Entries supplied =>
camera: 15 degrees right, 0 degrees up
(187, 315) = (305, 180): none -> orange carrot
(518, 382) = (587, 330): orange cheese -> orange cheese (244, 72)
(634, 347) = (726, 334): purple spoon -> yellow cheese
---
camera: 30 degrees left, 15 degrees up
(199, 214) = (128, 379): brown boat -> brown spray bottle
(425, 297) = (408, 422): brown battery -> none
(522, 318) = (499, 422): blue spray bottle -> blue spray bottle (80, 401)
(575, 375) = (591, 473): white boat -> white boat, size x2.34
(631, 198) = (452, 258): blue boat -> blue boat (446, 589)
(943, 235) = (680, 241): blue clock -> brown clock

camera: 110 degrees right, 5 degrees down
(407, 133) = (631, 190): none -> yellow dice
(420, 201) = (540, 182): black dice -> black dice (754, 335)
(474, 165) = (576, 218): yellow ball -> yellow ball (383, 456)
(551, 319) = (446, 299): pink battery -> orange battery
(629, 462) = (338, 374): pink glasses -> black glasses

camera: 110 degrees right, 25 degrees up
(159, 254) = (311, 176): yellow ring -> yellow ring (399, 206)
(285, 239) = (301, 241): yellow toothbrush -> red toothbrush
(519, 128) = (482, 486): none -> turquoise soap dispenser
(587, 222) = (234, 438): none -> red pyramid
* * *
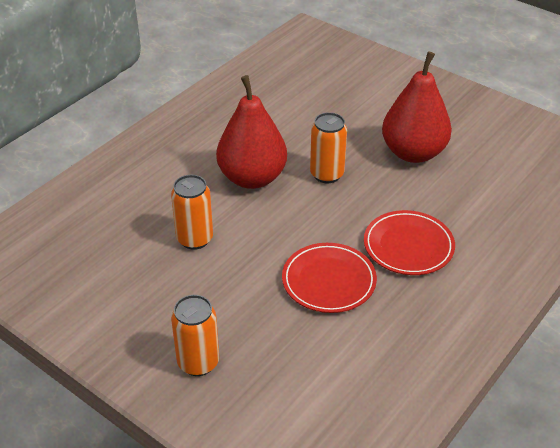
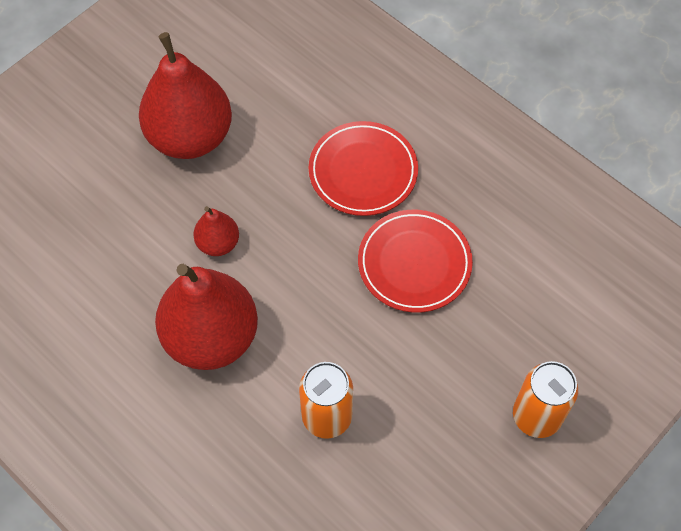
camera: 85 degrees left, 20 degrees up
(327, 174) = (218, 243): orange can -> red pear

What you should do =>
Say how many lines in the entries contain the string "cheese", and say nothing else.

Response to the task =>
2